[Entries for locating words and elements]
▬▬▬▬▬▬

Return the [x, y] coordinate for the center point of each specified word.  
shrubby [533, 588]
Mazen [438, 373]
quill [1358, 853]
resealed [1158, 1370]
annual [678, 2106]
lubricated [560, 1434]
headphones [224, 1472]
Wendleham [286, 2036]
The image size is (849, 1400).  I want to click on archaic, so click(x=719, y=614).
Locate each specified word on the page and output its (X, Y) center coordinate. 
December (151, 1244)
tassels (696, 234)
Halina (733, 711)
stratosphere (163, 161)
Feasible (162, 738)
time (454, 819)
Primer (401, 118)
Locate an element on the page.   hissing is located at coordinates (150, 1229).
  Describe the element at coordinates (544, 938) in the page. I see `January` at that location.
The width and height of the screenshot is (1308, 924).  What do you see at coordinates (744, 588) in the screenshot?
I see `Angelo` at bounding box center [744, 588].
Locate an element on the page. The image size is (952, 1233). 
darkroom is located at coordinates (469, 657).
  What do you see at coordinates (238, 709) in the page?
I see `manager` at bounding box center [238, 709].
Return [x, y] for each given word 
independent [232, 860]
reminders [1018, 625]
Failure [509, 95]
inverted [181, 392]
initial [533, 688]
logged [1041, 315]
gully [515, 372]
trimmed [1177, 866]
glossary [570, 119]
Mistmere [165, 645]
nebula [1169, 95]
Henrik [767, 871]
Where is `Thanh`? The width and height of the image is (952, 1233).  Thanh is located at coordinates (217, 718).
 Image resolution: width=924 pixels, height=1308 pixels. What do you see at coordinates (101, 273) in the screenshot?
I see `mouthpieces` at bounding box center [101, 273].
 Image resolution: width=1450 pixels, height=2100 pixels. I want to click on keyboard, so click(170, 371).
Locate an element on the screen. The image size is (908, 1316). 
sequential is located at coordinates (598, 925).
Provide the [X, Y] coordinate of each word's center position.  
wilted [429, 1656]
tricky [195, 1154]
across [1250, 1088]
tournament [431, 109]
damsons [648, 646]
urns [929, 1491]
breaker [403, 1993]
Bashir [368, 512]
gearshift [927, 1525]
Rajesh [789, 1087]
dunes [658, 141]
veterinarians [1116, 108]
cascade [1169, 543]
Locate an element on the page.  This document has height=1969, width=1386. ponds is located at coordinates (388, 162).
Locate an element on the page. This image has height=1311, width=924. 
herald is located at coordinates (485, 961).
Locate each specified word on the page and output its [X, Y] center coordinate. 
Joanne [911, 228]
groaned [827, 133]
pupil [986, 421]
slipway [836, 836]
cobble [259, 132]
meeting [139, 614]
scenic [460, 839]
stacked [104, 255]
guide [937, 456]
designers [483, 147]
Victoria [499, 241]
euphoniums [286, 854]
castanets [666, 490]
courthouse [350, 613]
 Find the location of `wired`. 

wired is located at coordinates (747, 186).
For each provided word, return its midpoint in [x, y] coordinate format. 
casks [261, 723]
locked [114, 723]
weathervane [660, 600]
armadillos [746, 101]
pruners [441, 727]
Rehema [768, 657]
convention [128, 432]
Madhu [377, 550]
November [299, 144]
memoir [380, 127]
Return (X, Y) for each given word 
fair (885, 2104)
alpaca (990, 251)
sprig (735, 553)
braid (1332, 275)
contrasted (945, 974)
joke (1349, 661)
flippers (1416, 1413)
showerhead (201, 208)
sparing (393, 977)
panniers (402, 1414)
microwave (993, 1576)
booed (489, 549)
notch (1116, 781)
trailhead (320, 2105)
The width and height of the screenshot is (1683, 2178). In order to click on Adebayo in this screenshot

▬▬▬▬▬▬

▶ EXERCISE GOAL: Reproduce all of the items above verbatim, without changing anything.

▶ RESULT OF THE TASK:
Return the [x, y] coordinate for the center point of each specified word.  
shrubby [533, 588]
Mazen [438, 373]
quill [1358, 853]
resealed [1158, 1370]
annual [678, 2106]
lubricated [560, 1434]
headphones [224, 1472]
Wendleham [286, 2036]
The image size is (849, 1400).  I want to click on archaic, so click(x=719, y=614).
Locate each specified word on the page and output its (X, Y) center coordinate. 
December (151, 1244)
tassels (696, 234)
Halina (733, 711)
stratosphere (163, 161)
Feasible (162, 738)
time (454, 819)
Primer (401, 118)
Locate an element on the page.   hissing is located at coordinates (150, 1229).
  Describe the element at coordinates (544, 938) in the page. I see `January` at that location.
The width and height of the screenshot is (1308, 924).  What do you see at coordinates (744, 588) in the screenshot?
I see `Angelo` at bounding box center [744, 588].
Locate an element on the page. The image size is (952, 1233). 
darkroom is located at coordinates (469, 657).
  What do you see at coordinates (238, 709) in the page?
I see `manager` at bounding box center [238, 709].
Return [x, y] for each given word 
independent [232, 860]
reminders [1018, 625]
Failure [509, 95]
inverted [181, 392]
initial [533, 688]
logged [1041, 315]
gully [515, 372]
trimmed [1177, 866]
glossary [570, 119]
Mistmere [165, 645]
nebula [1169, 95]
Henrik [767, 871]
Where is `Thanh`? The width and height of the image is (952, 1233).  Thanh is located at coordinates (217, 718).
 Image resolution: width=924 pixels, height=1308 pixels. What do you see at coordinates (101, 273) in the screenshot?
I see `mouthpieces` at bounding box center [101, 273].
 Image resolution: width=1450 pixels, height=2100 pixels. I want to click on keyboard, so click(170, 371).
Locate an element on the screen. The image size is (908, 1316). 
sequential is located at coordinates (598, 925).
Provide the [X, Y] coordinate of each word's center position.  
wilted [429, 1656]
tricky [195, 1154]
across [1250, 1088]
tournament [431, 109]
damsons [648, 646]
urns [929, 1491]
breaker [403, 1993]
Bashir [368, 512]
gearshift [927, 1525]
Rajesh [789, 1087]
dunes [658, 141]
veterinarians [1116, 108]
cascade [1169, 543]
Locate an element on the page.  This document has height=1969, width=1386. ponds is located at coordinates (388, 162).
Locate an element on the page. This image has height=1311, width=924. 
herald is located at coordinates (485, 961).
Locate each specified word on the page and output its [X, Y] center coordinate. 
Joanne [911, 228]
groaned [827, 133]
pupil [986, 421]
slipway [836, 836]
cobble [259, 132]
meeting [139, 614]
scenic [460, 839]
stacked [104, 255]
guide [937, 456]
designers [483, 147]
Victoria [499, 241]
euphoniums [286, 854]
castanets [666, 490]
courthouse [350, 613]
 Find the location of `wired`. 

wired is located at coordinates (747, 186).
For each provided word, return its midpoint in [x, y] coordinate format. 
casks [261, 723]
locked [114, 723]
weathervane [660, 600]
armadillos [746, 101]
pruners [441, 727]
Rehema [768, 657]
convention [128, 432]
Madhu [377, 550]
November [299, 144]
memoir [380, 127]
Return (X, Y) for each given word 
fair (885, 2104)
alpaca (990, 251)
sprig (735, 553)
braid (1332, 275)
contrasted (945, 974)
joke (1349, 661)
flippers (1416, 1413)
showerhead (201, 208)
sparing (393, 977)
panniers (402, 1414)
microwave (993, 1576)
booed (489, 549)
notch (1116, 781)
trailhead (320, 2105)
The width and height of the screenshot is (1683, 2178). In order to click on Adebayo in this screenshot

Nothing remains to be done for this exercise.